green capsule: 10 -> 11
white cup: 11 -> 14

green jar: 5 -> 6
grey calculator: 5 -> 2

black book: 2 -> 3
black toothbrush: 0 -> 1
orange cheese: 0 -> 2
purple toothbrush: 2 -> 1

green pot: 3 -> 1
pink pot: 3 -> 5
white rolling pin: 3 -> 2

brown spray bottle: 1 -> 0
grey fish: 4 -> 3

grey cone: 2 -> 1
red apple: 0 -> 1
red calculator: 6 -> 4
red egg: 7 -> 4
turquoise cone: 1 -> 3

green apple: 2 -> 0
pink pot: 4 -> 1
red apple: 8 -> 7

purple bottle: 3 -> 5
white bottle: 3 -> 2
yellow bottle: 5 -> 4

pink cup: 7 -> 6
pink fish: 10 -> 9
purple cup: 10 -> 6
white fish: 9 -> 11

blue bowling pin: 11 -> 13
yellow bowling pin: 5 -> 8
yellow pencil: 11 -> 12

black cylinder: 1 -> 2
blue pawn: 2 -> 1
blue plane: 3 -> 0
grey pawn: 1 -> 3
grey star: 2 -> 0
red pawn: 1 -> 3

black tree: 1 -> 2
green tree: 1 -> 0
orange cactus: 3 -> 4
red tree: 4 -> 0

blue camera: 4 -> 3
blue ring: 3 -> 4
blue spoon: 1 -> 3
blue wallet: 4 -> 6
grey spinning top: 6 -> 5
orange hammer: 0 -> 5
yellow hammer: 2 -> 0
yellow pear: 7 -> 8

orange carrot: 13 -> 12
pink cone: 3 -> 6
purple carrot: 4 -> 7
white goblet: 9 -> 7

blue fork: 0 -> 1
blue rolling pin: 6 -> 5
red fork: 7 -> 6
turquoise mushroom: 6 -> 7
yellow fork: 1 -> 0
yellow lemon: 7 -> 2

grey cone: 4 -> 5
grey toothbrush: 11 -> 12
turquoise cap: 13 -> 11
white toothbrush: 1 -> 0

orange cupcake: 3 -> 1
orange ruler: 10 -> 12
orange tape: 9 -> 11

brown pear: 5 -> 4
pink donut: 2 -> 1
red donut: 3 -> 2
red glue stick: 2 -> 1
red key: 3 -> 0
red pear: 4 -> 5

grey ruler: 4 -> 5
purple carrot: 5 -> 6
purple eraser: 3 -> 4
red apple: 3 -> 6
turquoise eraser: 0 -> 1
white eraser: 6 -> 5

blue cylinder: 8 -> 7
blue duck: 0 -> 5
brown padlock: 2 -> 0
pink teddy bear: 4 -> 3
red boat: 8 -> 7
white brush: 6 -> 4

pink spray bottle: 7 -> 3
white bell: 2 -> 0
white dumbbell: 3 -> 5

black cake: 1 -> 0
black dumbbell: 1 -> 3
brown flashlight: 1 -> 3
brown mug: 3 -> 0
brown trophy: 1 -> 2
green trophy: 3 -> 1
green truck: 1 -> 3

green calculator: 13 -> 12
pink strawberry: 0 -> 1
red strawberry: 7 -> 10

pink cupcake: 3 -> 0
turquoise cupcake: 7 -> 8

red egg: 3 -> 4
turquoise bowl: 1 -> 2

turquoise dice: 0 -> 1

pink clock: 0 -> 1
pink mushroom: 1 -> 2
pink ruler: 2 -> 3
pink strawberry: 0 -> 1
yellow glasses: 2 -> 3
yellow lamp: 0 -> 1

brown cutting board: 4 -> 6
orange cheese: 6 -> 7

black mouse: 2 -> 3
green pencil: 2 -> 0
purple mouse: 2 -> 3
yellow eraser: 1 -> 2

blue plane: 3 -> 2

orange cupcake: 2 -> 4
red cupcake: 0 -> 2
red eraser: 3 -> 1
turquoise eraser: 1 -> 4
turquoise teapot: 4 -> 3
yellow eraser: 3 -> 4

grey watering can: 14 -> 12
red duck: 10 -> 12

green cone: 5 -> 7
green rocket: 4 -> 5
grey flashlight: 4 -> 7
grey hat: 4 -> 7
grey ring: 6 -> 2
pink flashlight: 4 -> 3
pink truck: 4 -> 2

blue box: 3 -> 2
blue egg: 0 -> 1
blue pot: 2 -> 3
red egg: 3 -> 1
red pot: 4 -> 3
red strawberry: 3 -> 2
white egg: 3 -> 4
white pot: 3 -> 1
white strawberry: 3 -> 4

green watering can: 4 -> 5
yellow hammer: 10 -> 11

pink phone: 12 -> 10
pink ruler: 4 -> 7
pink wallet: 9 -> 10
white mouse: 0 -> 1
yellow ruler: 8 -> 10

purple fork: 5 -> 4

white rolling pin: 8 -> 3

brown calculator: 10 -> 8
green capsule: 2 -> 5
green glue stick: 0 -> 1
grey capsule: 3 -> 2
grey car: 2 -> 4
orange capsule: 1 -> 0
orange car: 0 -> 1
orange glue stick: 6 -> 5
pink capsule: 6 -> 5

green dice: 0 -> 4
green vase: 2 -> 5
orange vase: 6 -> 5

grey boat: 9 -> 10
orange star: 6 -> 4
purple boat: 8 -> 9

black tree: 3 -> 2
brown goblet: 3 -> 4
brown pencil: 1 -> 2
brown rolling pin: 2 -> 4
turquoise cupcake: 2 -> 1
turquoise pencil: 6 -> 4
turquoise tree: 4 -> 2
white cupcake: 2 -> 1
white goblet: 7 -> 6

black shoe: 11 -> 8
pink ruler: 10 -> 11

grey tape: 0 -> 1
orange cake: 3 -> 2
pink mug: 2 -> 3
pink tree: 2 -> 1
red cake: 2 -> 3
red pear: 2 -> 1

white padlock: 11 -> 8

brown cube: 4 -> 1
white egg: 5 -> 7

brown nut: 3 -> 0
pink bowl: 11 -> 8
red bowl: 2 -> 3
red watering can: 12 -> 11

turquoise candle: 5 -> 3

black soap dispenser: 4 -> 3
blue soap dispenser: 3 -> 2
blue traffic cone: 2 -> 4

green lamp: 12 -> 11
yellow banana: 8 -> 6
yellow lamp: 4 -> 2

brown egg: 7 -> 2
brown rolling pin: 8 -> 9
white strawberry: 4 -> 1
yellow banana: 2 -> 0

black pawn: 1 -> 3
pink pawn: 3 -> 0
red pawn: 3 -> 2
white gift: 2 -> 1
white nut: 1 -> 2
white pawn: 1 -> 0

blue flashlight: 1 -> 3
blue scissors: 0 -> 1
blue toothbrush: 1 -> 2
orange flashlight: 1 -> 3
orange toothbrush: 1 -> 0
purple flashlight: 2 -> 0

################

From the line that has "orange cheese: 6 -> 7" through the line that has "pink flashlight: 4 -> 3", copy every line exactly as it appears above, and leave out all others.

◆ **Exercise output**
orange cheese: 6 -> 7

black mouse: 2 -> 3
green pencil: 2 -> 0
purple mouse: 2 -> 3
yellow eraser: 1 -> 2

blue plane: 3 -> 2

orange cupcake: 2 -> 4
red cupcake: 0 -> 2
red eraser: 3 -> 1
turquoise eraser: 1 -> 4
turquoise teapot: 4 -> 3
yellow eraser: 3 -> 4

grey watering can: 14 -> 12
red duck: 10 -> 12

green cone: 5 -> 7
green rocket: 4 -> 5
grey flashlight: 4 -> 7
grey hat: 4 -> 7
grey ring: 6 -> 2
pink flashlight: 4 -> 3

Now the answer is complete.